-- Task details --
Line by line, repeat all the material exactly as it appears.

-- Dataset content --
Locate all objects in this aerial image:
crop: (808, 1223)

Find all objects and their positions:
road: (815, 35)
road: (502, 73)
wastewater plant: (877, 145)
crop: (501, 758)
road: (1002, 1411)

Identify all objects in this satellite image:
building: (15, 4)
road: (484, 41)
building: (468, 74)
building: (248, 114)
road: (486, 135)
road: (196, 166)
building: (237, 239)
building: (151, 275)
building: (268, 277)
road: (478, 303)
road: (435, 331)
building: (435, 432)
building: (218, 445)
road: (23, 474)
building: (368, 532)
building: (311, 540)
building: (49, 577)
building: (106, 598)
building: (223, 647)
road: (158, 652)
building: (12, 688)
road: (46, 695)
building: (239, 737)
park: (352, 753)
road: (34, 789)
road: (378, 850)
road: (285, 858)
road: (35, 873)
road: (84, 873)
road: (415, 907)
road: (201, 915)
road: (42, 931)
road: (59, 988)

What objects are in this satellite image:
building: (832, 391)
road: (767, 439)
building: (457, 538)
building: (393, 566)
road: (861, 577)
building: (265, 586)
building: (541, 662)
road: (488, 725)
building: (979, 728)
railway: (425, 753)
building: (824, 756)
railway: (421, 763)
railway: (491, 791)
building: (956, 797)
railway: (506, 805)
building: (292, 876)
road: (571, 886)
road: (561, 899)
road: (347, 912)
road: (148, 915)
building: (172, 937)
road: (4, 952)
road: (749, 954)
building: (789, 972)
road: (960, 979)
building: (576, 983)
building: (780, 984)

-- Result for this task --
Locate all objects in this aerial image:
crop: (808, 1223)

Find all objects and their positions:
road: (815, 35)
road: (502, 73)
wastewater plant: (877, 145)
crop: (501, 758)
road: (1002, 1411)

Identify all objects in this satellite image:
building: (15, 4)
road: (484, 41)
building: (468, 74)
building: (248, 114)
road: (486, 135)
road: (196, 166)
building: (237, 239)
building: (151, 275)
building: (268, 277)
road: (478, 303)
road: (435, 331)
building: (435, 432)
building: (218, 445)
road: (23, 474)
building: (368, 532)
building: (311, 540)
building: (49, 577)
building: (106, 598)
building: (223, 647)
road: (158, 652)
building: (12, 688)
road: (46, 695)
building: (239, 737)
park: (352, 753)
road: (34, 789)
road: (378, 850)
road: (285, 858)
road: (35, 873)
road: (84, 873)
road: (415, 907)
road: (201, 915)
road: (42, 931)
road: (59, 988)

What objects are in this satellite image:
building: (832, 391)
road: (767, 439)
building: (457, 538)
building: (393, 566)
road: (861, 577)
building: (265, 586)
building: (541, 662)
road: (488, 725)
building: (979, 728)
railway: (425, 753)
building: (824, 756)
railway: (421, 763)
railway: (491, 791)
building: (956, 797)
railway: (506, 805)
building: (292, 876)
road: (571, 886)
road: (561, 899)
road: (347, 912)
road: (148, 915)
building: (172, 937)
road: (4, 952)
road: (749, 954)
building: (789, 972)
road: (960, 979)
building: (576, 983)
building: (780, 984)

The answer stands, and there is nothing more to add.